• [Given entries]
:::::

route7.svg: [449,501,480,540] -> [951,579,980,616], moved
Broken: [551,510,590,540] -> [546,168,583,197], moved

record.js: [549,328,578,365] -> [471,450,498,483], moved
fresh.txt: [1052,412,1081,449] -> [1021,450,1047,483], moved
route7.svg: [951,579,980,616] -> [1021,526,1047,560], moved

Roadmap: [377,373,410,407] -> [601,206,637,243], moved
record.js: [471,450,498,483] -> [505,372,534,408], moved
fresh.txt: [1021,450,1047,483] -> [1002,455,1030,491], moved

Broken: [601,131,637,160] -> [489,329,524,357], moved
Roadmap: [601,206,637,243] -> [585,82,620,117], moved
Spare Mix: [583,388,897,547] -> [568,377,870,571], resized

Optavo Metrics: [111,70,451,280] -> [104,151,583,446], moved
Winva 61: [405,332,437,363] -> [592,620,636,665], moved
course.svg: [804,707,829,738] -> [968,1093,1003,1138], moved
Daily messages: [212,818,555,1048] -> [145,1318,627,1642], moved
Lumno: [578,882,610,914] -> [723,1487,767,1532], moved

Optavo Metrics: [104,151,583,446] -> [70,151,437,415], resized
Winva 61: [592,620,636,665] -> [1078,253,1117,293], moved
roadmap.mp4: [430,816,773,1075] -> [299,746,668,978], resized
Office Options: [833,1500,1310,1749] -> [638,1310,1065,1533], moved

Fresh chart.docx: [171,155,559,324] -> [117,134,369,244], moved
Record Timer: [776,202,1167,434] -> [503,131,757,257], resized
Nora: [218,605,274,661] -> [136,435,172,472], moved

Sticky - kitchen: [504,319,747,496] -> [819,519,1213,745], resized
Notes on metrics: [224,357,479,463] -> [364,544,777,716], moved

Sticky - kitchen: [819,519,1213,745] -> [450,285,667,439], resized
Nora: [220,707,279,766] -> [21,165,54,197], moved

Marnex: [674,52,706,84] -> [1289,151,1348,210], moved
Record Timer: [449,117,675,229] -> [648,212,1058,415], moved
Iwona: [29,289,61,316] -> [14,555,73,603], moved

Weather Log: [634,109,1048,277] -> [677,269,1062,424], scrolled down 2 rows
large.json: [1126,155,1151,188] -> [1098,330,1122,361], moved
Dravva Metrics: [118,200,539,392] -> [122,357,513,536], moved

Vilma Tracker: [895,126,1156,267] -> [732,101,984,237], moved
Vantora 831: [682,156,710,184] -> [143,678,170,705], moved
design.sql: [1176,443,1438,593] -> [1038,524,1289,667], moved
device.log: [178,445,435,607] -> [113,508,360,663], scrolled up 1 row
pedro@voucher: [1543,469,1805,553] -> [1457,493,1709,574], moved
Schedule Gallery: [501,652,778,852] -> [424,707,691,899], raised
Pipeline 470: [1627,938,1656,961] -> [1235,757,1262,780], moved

:::::

• [Task brief]
Search the material for the string "resized" and show every line that has it.

• [Exercise response]
Spare Mix: [583,388,897,547] -> [568,377,870,571], resized
Optavo Metrics: [104,151,583,446] -> [70,151,437,415], resized
roadmap.mp4: [430,816,773,1075] -> [299,746,668,978], resized
Record Timer: [776,202,1167,434] -> [503,131,757,257], resized
Sticky - kitchen: [504,319,747,496] -> [819,519,1213,745], resized
Sticky - kitchen: [819,519,1213,745] -> [450,285,667,439], resized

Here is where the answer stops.